▶ **Task directions**:
Return the lines below exactly, starting with the line that contains "pink brick A13 level 2 -> none" and stopping after the last line.

(Object state comparisons)
↓↓↓
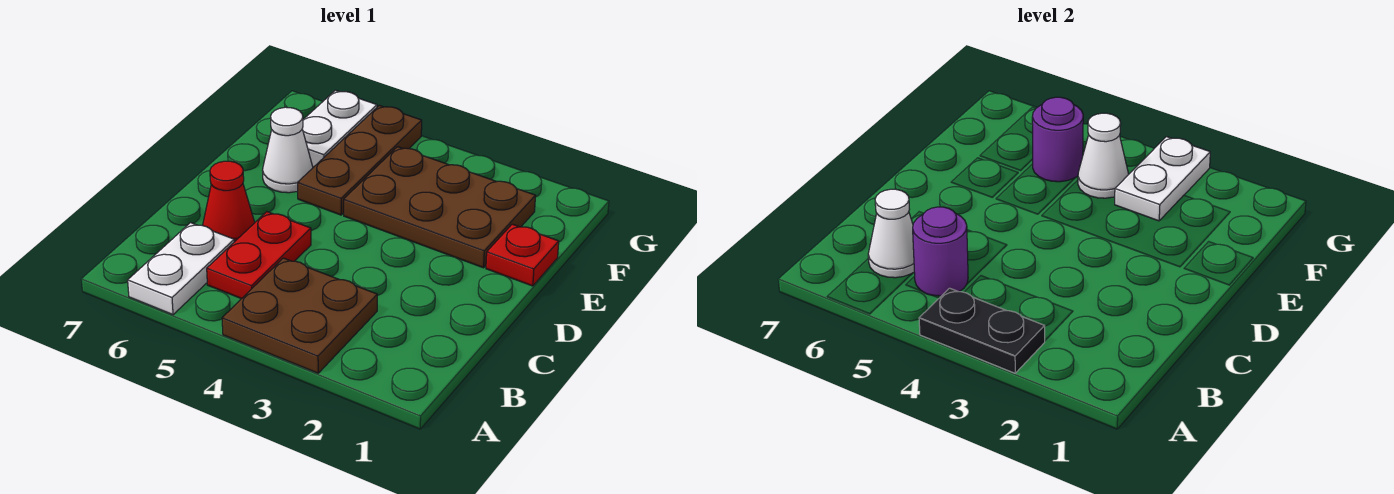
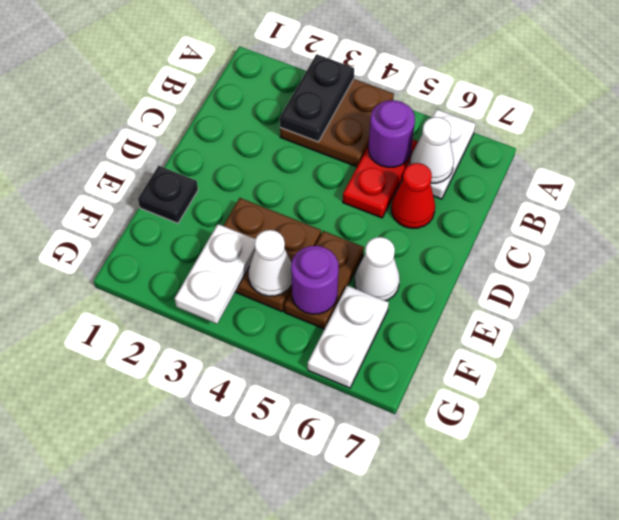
black plate A3:A4 level 2 -> black plate A3:B3 level 2
red plate E1 level 1 -> black plate E1 level 1
brown plate E2:F4 level 1 -> brown plate E3:F4 level 1
brown plate E5:G5 level 1 -> brown plate E5:F5 level 1

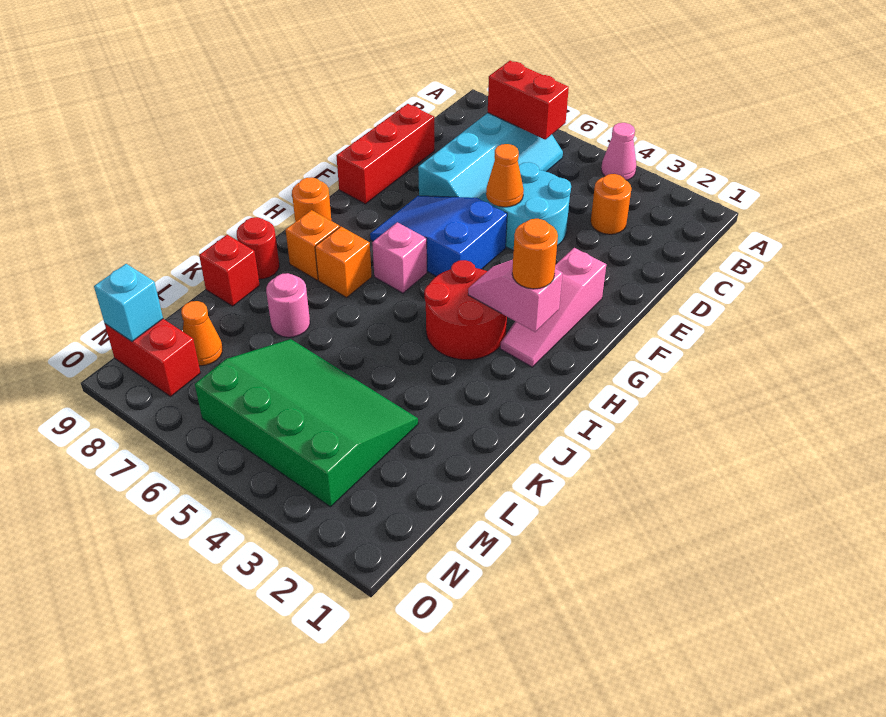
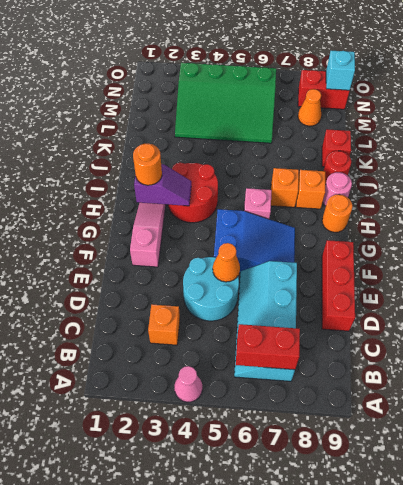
orange round brick C3 level 1 -> orange brick C3 level 1
pink slope H2:H3 level 2 top 2 -> purple slope H2:H3 level 2 top 2
pink round brick K7 level 1 -> pink round brick I9 level 1

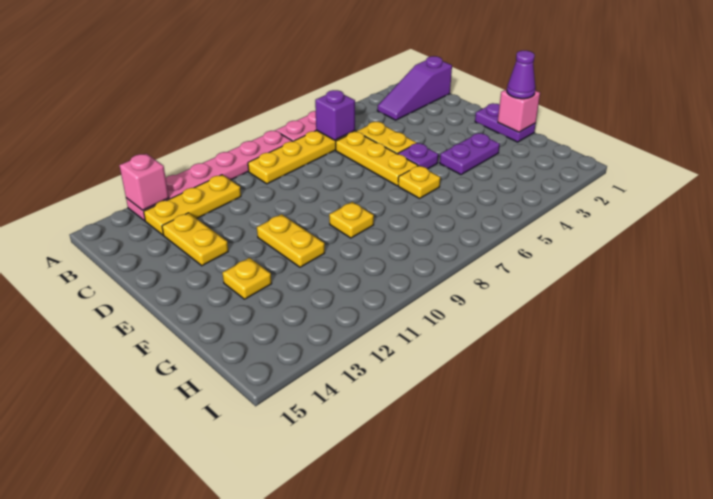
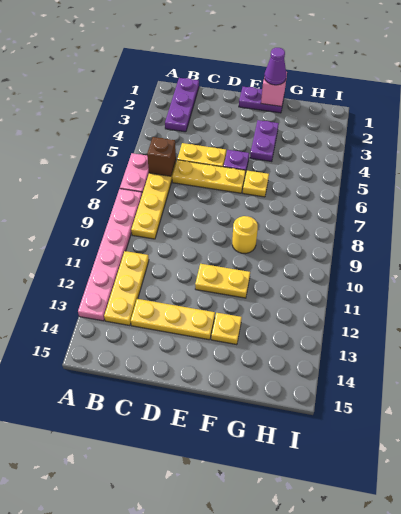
pink brick A13 level 2 -> none
purple slope B1:B3 level 1 top 1 -> purple plate B1:B3 level 1
purple brick B6 level 2 -> brown brick B6 level 2
yellow plate C13:D13 level 1 -> yellow plate C13:E13 level 1
yellow plate F9 level 1 -> yellow round brick F9 level 1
↑↑↑
▶ **Expected output**:
pink brick A13 level 2 -> none
purple slope B1:B3 level 1 top 1 -> purple plate B1:B3 level 1
purple brick B6 level 2 -> brown brick B6 level 2
yellow plate C13:D13 level 1 -> yellow plate C13:E13 level 1
yellow plate F9 level 1 -> yellow round brick F9 level 1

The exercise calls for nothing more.